ACTION ITEM:
Count, in the entries below, the lines in which "green" occurs. Give the number, nothing more.

[Synthetic shape transformation data]
________________________

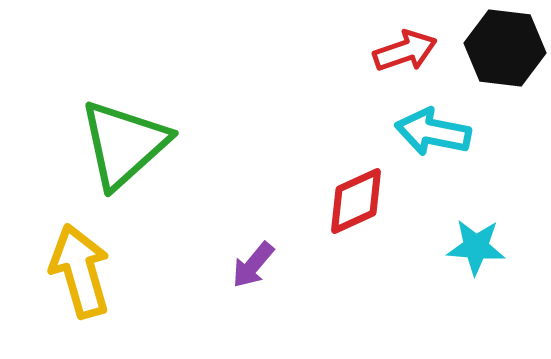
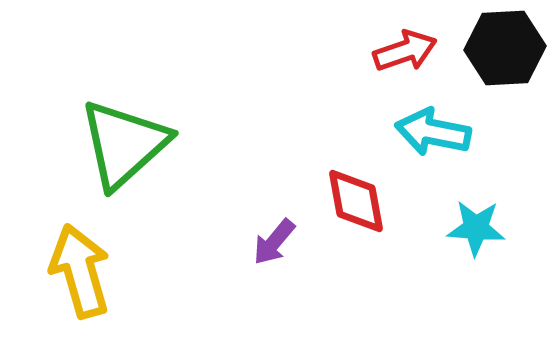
black hexagon: rotated 10 degrees counterclockwise
red diamond: rotated 76 degrees counterclockwise
cyan star: moved 19 px up
purple arrow: moved 21 px right, 23 px up
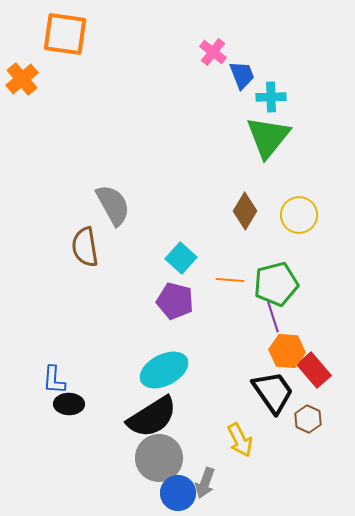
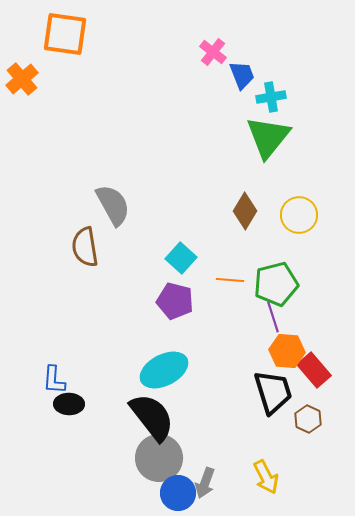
cyan cross: rotated 8 degrees counterclockwise
black trapezoid: rotated 18 degrees clockwise
black semicircle: rotated 96 degrees counterclockwise
yellow arrow: moved 26 px right, 37 px down
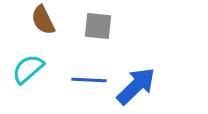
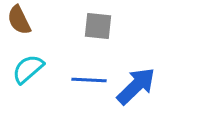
brown semicircle: moved 24 px left
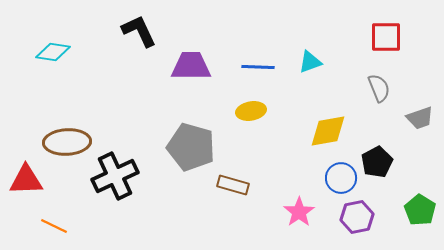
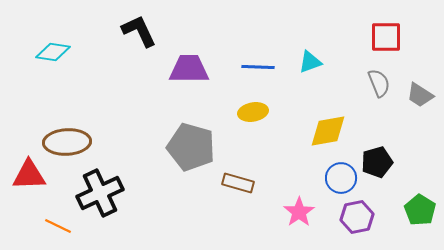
purple trapezoid: moved 2 px left, 3 px down
gray semicircle: moved 5 px up
yellow ellipse: moved 2 px right, 1 px down
gray trapezoid: moved 23 px up; rotated 52 degrees clockwise
black pentagon: rotated 12 degrees clockwise
black cross: moved 15 px left, 17 px down
red triangle: moved 3 px right, 5 px up
brown rectangle: moved 5 px right, 2 px up
orange line: moved 4 px right
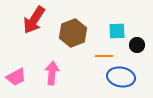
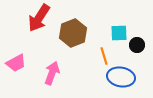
red arrow: moved 5 px right, 2 px up
cyan square: moved 2 px right, 2 px down
orange line: rotated 72 degrees clockwise
pink arrow: rotated 15 degrees clockwise
pink trapezoid: moved 14 px up
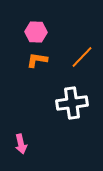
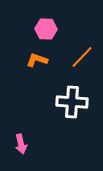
pink hexagon: moved 10 px right, 3 px up
orange L-shape: rotated 10 degrees clockwise
white cross: moved 1 px up; rotated 12 degrees clockwise
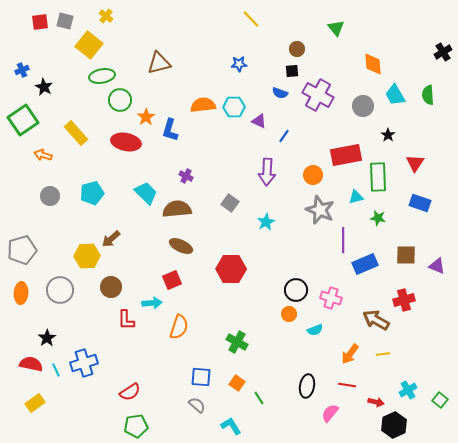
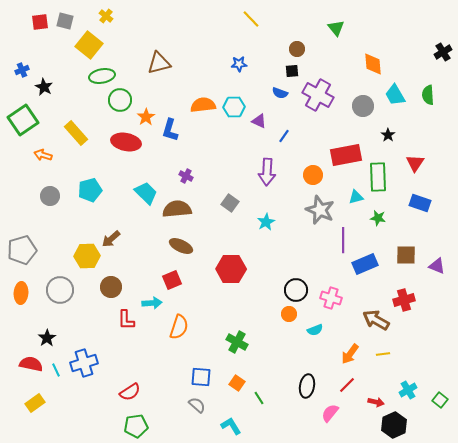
cyan pentagon at (92, 193): moved 2 px left, 3 px up
red line at (347, 385): rotated 54 degrees counterclockwise
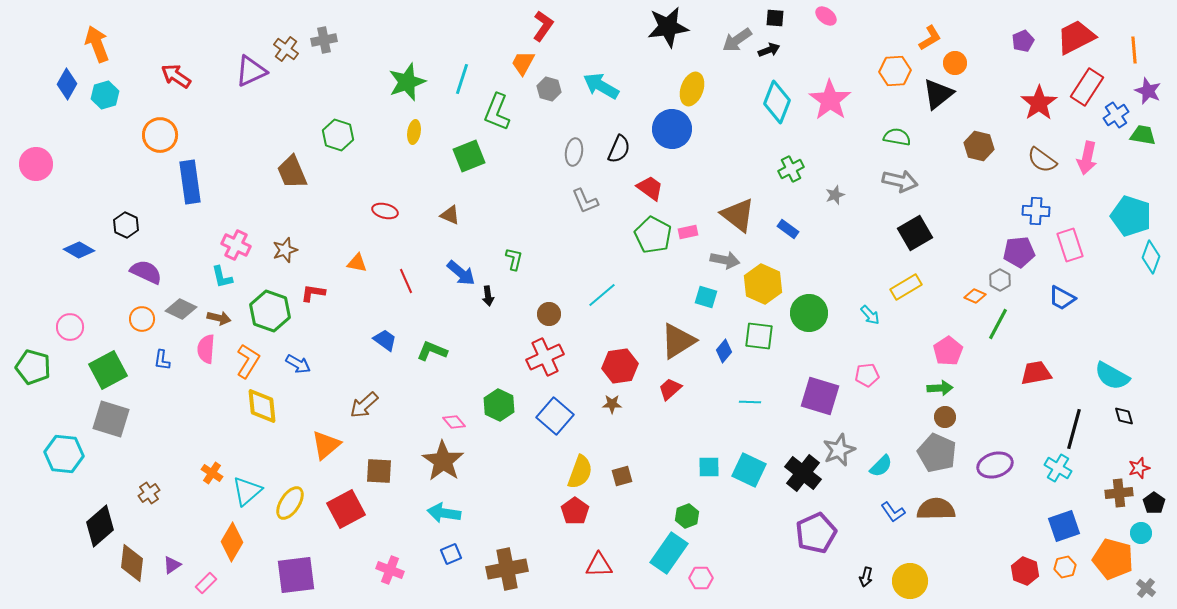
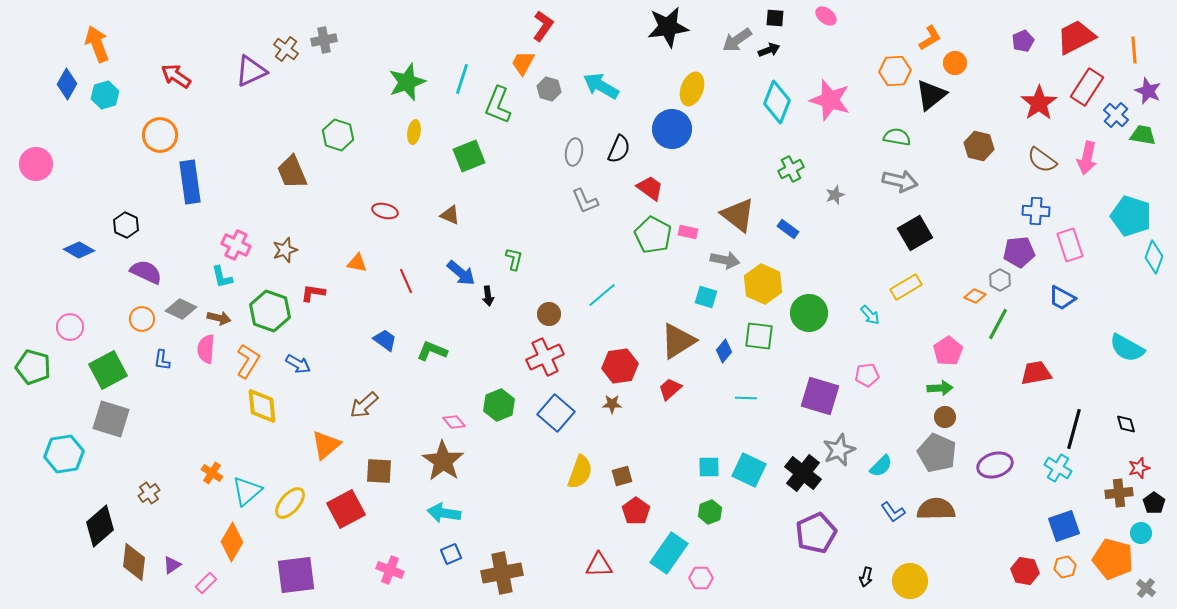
black triangle at (938, 94): moved 7 px left, 1 px down
pink star at (830, 100): rotated 18 degrees counterclockwise
green L-shape at (497, 112): moved 1 px right, 7 px up
blue cross at (1116, 115): rotated 15 degrees counterclockwise
pink rectangle at (688, 232): rotated 24 degrees clockwise
cyan diamond at (1151, 257): moved 3 px right
cyan semicircle at (1112, 376): moved 15 px right, 28 px up
cyan line at (750, 402): moved 4 px left, 4 px up
green hexagon at (499, 405): rotated 12 degrees clockwise
blue square at (555, 416): moved 1 px right, 3 px up
black diamond at (1124, 416): moved 2 px right, 8 px down
cyan hexagon at (64, 454): rotated 15 degrees counterclockwise
yellow ellipse at (290, 503): rotated 8 degrees clockwise
red pentagon at (575, 511): moved 61 px right
green hexagon at (687, 516): moved 23 px right, 4 px up
brown diamond at (132, 563): moved 2 px right, 1 px up
brown cross at (507, 569): moved 5 px left, 4 px down
red hexagon at (1025, 571): rotated 12 degrees counterclockwise
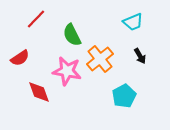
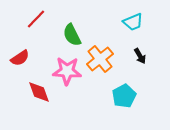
pink star: rotated 8 degrees counterclockwise
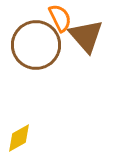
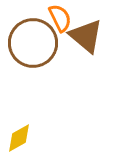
brown triangle: rotated 9 degrees counterclockwise
brown circle: moved 3 px left, 2 px up
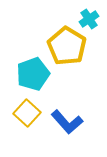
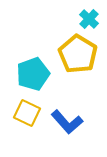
cyan cross: rotated 12 degrees counterclockwise
yellow pentagon: moved 11 px right, 8 px down
yellow square: rotated 16 degrees counterclockwise
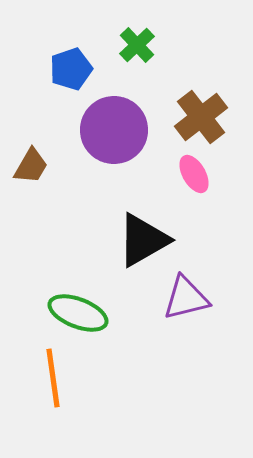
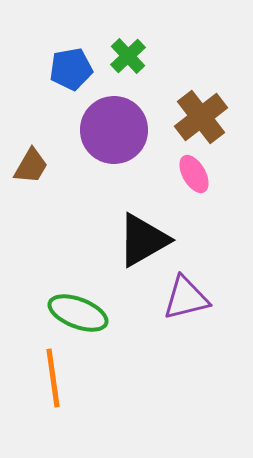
green cross: moved 9 px left, 11 px down
blue pentagon: rotated 9 degrees clockwise
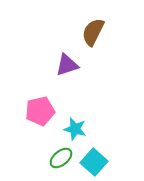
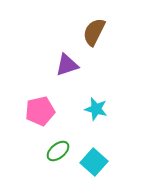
brown semicircle: moved 1 px right
cyan star: moved 21 px right, 20 px up
green ellipse: moved 3 px left, 7 px up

________________________

ANSWER:
5